WHAT THIS TASK INVOLVES:
Nothing but the pictures may be dropped; the rest of the listing is to be written out exactly.

RECORDED INFORMATION:
┌────────

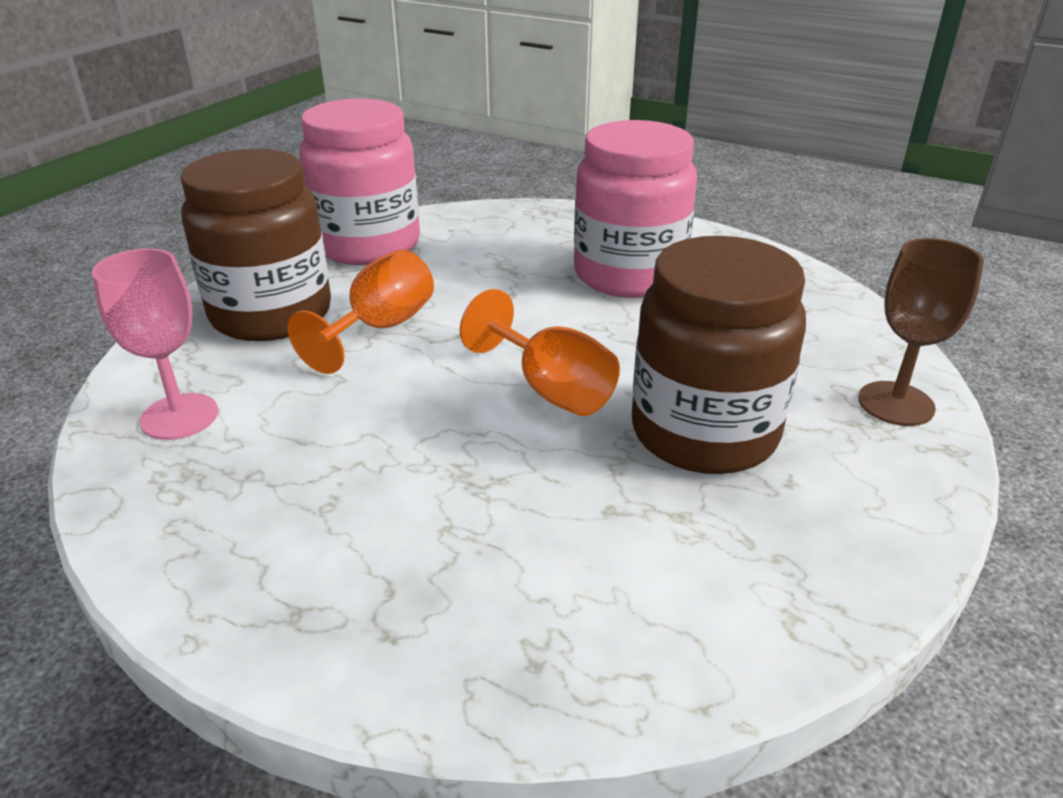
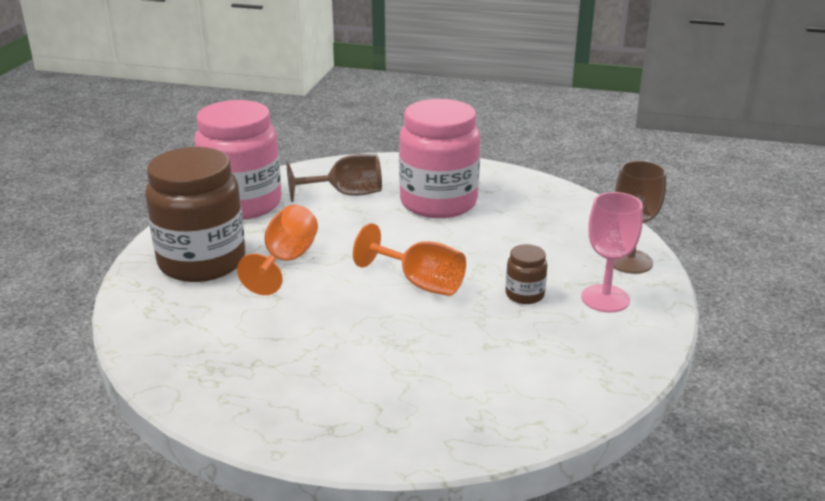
camera: 15 degrees left, 5 degrees down
(179, 416) = (182, 336): pink goblet -> pink goblet (605, 298)
(507, 248) = (346, 194): none -> brown goblet
(704, 433) = (524, 295): brown jar -> brown jar, size x0.42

└────────

THE ANSWER:
camera: 15 degrees left, 5 degrees down
(179, 416) = (182, 336): pink goblet -> pink goblet (605, 298)
(507, 248) = (346, 194): none -> brown goblet
(704, 433) = (524, 295): brown jar -> brown jar, size x0.42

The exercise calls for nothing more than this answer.